*** Opening SOURCE DATA ***

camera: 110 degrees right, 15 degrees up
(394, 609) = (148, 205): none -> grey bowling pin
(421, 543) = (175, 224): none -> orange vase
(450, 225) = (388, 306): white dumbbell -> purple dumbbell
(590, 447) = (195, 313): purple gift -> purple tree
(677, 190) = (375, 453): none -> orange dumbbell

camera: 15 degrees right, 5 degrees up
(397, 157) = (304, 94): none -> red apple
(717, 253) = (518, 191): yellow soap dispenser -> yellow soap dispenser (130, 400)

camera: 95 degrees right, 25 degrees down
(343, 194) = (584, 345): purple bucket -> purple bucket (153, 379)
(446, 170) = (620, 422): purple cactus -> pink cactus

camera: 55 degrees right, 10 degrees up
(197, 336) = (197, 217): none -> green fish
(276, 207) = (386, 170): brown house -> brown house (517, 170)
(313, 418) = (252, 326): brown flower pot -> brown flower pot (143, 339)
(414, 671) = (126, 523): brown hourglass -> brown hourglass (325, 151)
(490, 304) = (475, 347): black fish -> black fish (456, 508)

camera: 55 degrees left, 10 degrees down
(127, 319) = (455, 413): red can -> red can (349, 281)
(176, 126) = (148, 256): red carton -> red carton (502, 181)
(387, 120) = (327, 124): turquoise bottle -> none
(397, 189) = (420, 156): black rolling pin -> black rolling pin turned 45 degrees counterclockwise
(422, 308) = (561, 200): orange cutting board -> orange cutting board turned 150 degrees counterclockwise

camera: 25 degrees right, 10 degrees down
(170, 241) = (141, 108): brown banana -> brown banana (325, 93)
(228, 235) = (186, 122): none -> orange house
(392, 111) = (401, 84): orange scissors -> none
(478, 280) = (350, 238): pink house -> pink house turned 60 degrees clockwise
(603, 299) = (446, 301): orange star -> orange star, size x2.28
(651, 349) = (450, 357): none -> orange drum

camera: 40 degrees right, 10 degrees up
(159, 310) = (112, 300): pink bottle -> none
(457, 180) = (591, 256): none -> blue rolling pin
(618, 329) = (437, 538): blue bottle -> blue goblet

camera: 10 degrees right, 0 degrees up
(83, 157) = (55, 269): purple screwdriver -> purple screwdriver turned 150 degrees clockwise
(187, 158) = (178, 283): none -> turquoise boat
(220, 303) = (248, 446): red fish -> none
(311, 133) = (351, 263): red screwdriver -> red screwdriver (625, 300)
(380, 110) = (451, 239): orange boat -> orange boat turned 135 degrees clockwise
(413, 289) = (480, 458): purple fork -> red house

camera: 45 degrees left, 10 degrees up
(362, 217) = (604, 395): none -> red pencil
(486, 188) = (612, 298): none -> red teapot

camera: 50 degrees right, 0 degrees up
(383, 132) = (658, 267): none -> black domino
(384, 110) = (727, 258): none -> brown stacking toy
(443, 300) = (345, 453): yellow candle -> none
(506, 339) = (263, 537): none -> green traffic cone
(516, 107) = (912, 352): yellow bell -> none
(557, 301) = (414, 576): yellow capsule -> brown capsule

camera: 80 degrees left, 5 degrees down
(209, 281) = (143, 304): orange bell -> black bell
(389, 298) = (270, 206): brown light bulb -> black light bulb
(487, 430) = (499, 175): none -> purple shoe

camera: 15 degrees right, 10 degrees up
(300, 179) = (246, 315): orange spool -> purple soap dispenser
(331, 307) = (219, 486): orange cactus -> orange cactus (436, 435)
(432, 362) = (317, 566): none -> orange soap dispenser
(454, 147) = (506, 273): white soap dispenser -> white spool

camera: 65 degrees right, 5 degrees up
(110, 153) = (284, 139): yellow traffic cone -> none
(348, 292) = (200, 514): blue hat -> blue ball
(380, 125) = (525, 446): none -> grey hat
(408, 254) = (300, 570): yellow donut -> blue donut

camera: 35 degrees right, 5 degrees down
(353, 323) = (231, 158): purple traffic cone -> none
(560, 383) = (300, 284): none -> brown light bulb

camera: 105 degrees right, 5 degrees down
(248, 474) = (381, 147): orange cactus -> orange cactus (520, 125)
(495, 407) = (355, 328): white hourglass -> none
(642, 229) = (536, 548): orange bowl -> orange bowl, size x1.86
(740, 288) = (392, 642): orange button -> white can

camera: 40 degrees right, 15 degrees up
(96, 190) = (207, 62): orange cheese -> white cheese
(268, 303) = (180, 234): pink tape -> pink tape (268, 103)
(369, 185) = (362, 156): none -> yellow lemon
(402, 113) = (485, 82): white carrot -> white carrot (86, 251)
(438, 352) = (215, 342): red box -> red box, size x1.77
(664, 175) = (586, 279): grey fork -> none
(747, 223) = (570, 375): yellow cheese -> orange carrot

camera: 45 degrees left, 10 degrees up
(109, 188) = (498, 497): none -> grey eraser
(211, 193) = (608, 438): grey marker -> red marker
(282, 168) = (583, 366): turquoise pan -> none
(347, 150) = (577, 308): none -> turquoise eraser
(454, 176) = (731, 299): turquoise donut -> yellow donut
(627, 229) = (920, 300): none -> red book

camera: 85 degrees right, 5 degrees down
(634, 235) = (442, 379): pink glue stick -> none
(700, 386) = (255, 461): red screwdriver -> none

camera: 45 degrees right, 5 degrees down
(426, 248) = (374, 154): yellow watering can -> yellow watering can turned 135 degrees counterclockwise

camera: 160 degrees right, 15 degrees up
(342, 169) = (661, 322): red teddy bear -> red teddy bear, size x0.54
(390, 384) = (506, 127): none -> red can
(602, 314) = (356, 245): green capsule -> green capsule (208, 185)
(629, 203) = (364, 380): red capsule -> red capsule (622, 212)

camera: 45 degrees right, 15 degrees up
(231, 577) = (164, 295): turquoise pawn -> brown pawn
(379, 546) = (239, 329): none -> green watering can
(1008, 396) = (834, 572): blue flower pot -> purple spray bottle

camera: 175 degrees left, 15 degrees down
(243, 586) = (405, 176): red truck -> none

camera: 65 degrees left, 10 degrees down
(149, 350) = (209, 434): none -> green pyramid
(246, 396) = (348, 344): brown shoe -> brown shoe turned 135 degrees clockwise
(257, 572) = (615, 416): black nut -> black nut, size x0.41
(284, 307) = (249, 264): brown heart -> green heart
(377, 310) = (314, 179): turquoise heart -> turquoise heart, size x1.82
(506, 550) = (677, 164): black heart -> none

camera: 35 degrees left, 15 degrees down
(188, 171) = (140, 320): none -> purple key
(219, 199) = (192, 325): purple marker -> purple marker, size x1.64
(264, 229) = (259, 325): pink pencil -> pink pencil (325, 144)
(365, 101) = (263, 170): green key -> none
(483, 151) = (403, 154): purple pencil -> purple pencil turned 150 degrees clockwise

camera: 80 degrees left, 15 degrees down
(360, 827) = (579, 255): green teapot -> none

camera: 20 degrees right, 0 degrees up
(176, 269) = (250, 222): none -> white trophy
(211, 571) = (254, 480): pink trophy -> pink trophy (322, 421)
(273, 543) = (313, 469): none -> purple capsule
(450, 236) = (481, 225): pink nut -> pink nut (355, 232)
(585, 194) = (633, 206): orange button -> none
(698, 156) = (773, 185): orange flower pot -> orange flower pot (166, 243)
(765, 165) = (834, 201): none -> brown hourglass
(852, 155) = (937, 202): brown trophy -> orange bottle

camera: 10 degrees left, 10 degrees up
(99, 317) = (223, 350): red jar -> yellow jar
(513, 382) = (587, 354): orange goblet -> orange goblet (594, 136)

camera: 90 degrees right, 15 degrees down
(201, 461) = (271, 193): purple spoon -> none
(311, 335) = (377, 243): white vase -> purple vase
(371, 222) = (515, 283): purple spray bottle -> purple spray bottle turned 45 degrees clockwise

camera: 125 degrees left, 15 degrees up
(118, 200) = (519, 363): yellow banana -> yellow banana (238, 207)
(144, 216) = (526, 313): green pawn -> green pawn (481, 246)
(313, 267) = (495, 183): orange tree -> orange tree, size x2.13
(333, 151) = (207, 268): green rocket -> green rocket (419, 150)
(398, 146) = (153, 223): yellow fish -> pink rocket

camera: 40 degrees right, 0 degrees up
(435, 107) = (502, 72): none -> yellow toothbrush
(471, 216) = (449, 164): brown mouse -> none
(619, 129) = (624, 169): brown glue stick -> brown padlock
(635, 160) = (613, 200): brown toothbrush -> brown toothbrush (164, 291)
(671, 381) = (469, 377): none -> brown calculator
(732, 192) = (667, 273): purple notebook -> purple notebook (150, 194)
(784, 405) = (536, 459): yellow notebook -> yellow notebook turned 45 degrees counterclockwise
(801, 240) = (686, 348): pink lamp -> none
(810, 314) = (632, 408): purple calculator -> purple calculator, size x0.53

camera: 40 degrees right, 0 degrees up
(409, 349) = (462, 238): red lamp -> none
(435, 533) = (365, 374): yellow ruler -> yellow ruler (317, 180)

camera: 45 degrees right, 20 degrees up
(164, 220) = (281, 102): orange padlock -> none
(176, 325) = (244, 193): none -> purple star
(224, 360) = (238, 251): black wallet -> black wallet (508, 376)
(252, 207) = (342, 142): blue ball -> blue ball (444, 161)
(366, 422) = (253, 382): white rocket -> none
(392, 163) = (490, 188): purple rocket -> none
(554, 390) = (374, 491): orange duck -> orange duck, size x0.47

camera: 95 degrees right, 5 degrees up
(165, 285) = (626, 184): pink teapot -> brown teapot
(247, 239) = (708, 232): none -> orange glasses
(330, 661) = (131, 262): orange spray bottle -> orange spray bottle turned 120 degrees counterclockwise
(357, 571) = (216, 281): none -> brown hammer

*** Closing SOURCE DATA ***

### EXERCISE INSTRUCTIONS
Go through the listing above and list every line that has the word "cone".

### ANSWER SECTION
(506, 339) = (263, 537): none -> green traffic cone
(110, 153) = (284, 139): yellow traffic cone -> none
(353, 323) = (231, 158): purple traffic cone -> none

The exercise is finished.